__DATASET EXTRACT__
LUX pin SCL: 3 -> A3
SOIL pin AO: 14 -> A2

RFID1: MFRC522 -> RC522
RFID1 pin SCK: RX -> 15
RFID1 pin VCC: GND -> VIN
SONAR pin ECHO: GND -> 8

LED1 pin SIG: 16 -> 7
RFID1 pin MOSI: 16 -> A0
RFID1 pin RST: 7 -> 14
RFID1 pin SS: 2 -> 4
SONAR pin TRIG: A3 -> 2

--

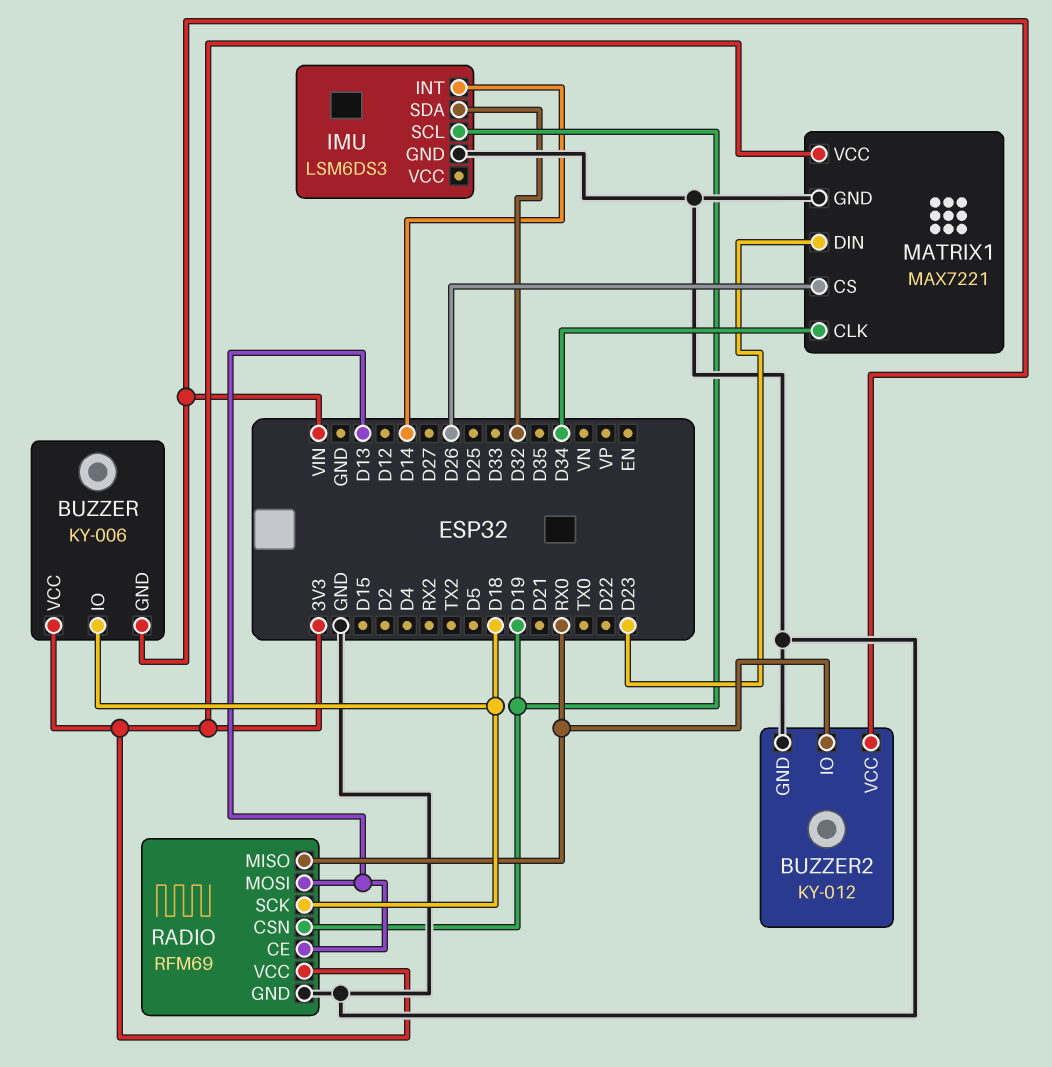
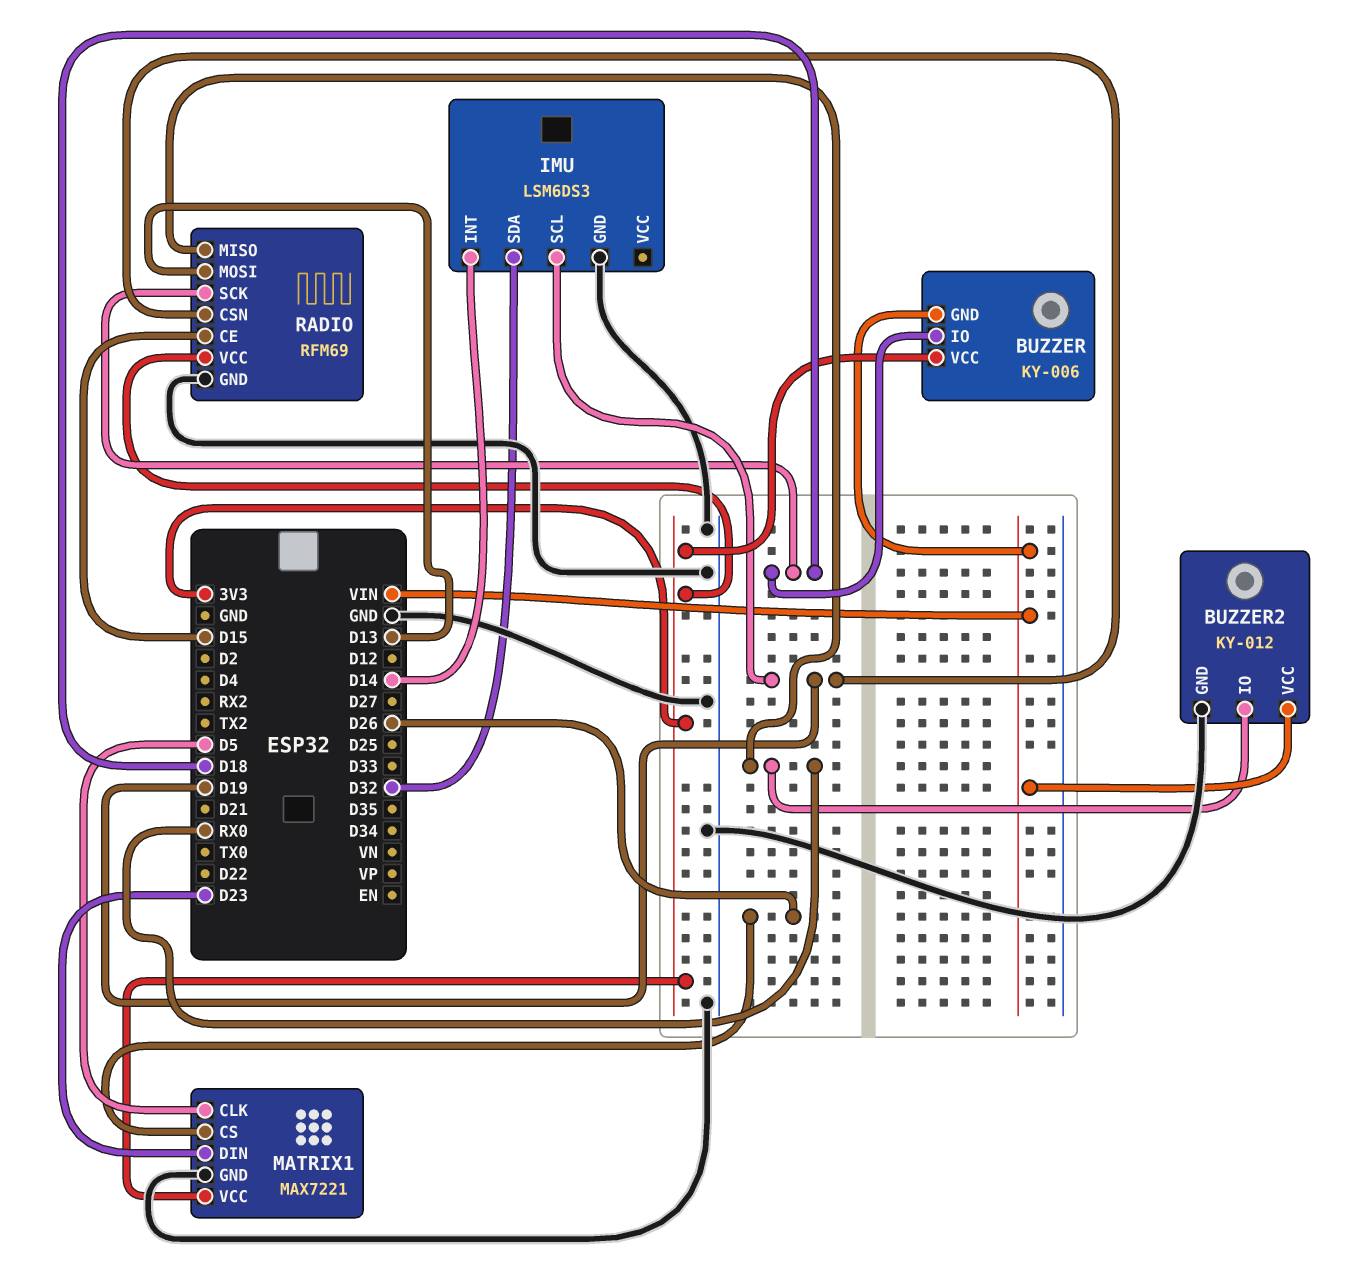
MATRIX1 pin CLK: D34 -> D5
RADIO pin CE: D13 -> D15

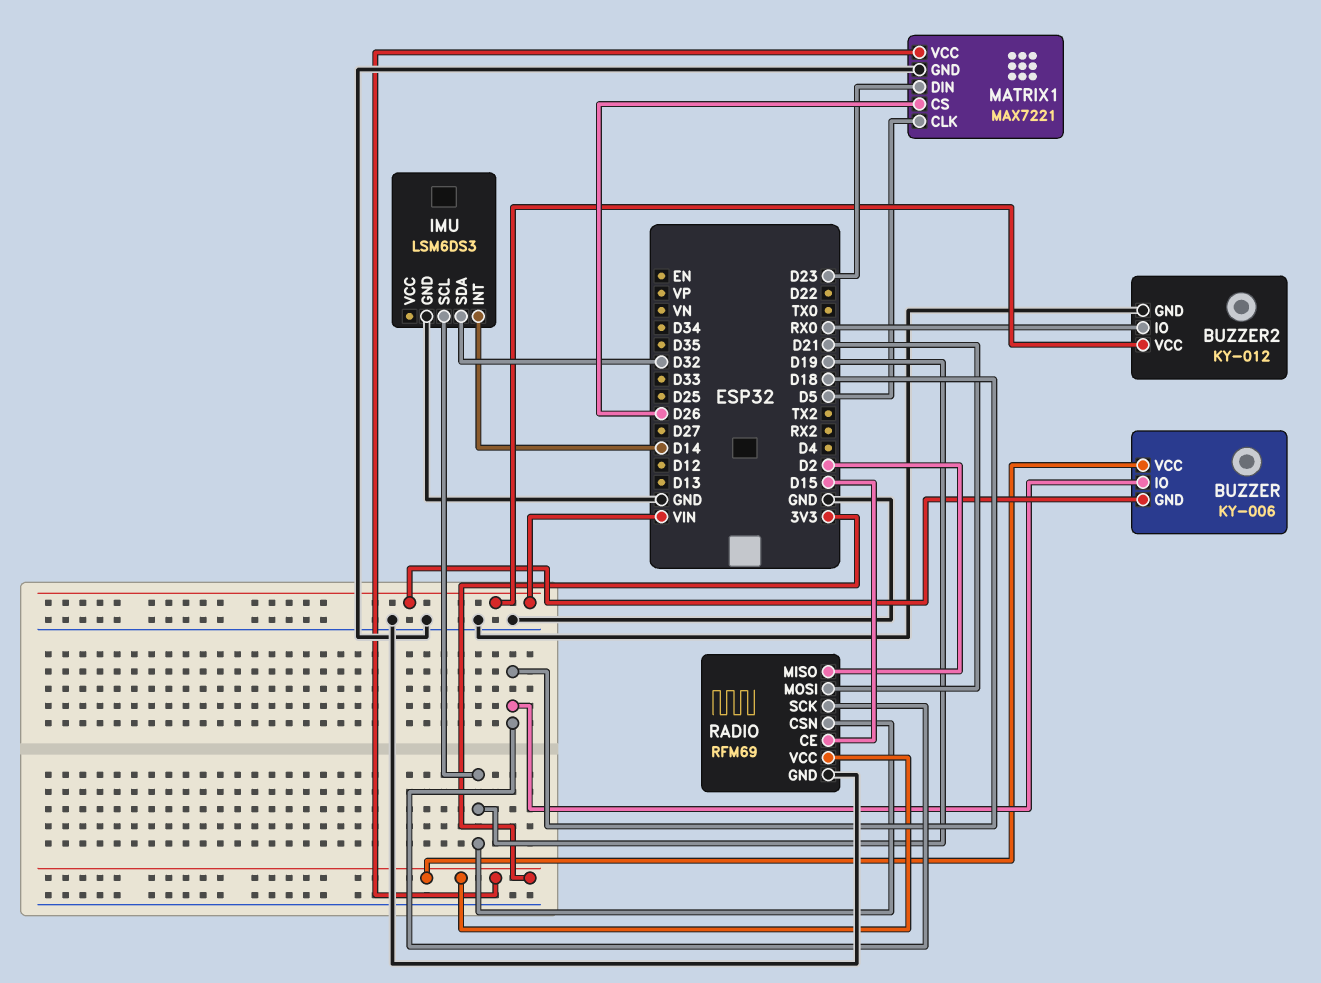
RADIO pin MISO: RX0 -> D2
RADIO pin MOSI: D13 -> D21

...

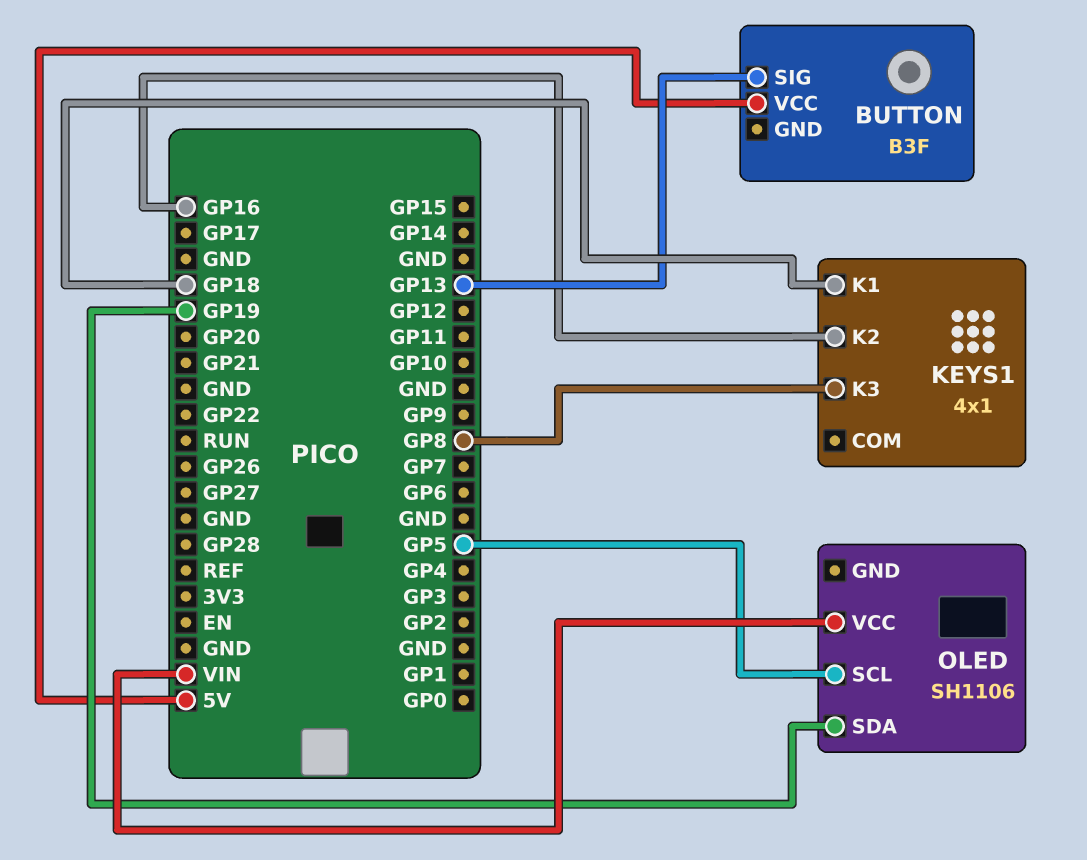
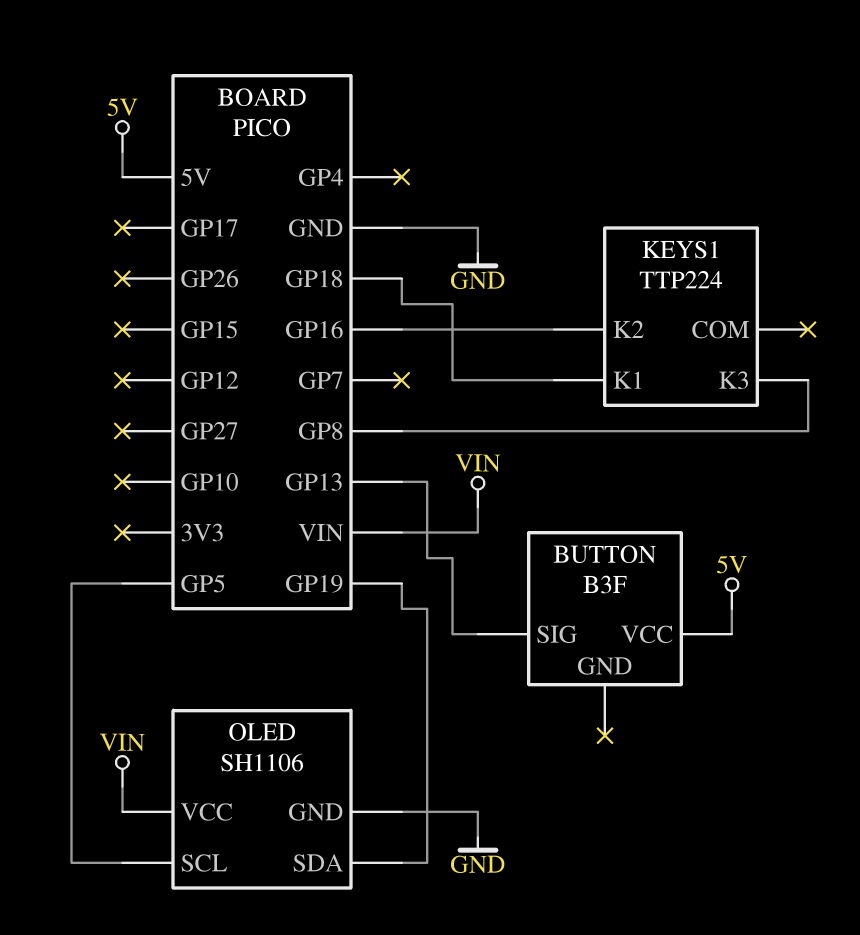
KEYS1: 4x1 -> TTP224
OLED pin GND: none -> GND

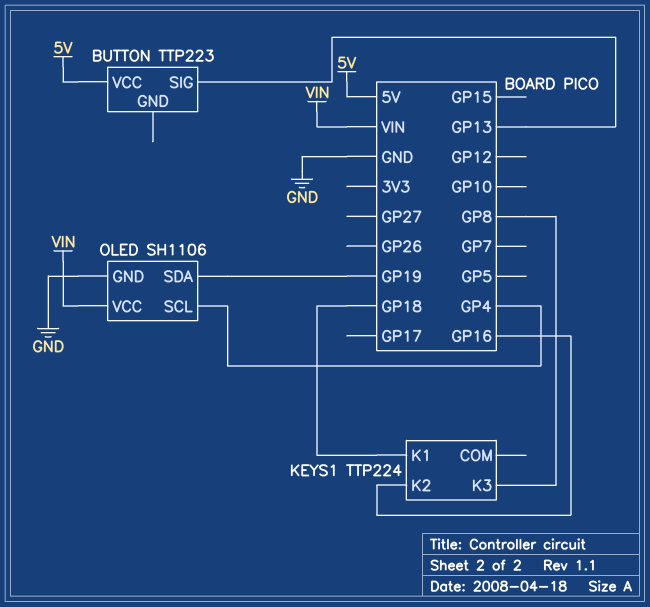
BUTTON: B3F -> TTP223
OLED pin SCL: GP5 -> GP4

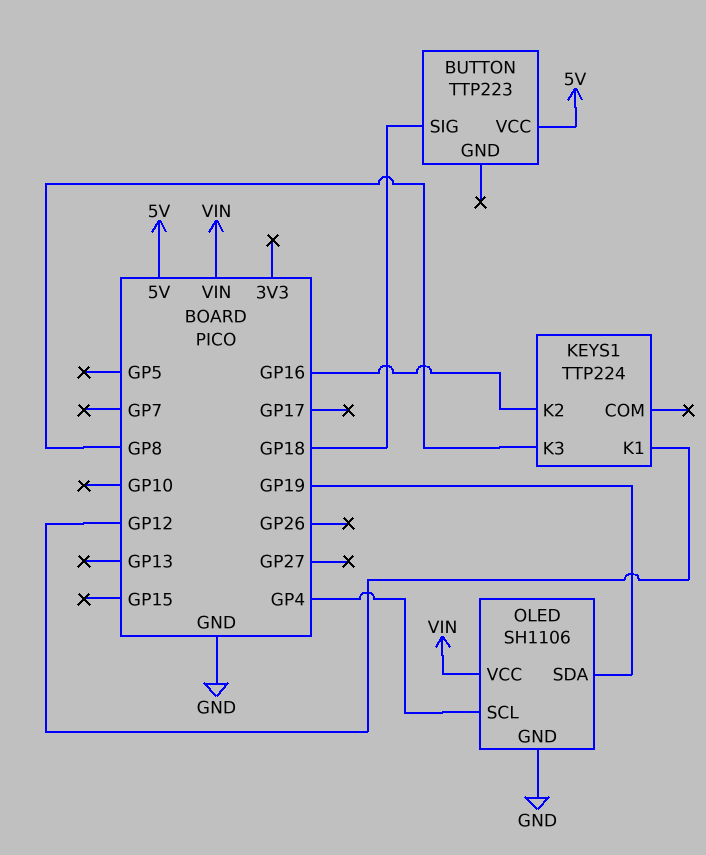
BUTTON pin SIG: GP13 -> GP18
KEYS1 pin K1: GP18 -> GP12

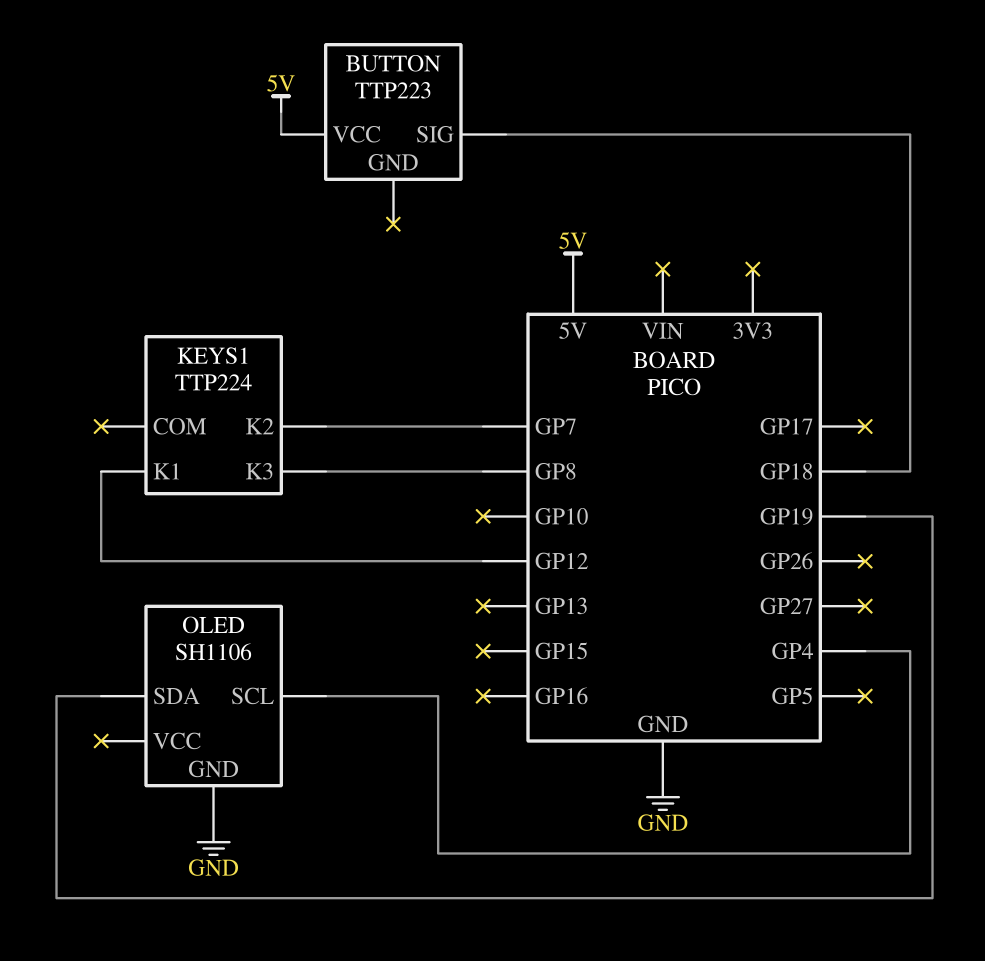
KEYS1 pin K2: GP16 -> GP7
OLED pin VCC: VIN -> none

__WHAT YOU ARE ASKED TO DO__
Lines to set down from above: the line with "RFID1 pin SCK: RX -> 15", the line with "SONAR pin TRIG: A3 -> 2", and every line between, each exactly as written.

__PROBLEM SOLUTION__
RFID1 pin SCK: RX -> 15
RFID1 pin VCC: GND -> VIN
SONAR pin ECHO: GND -> 8

LED1 pin SIG: 16 -> 7
RFID1 pin MOSI: 16 -> A0
RFID1 pin RST: 7 -> 14
RFID1 pin SS: 2 -> 4
SONAR pin TRIG: A3 -> 2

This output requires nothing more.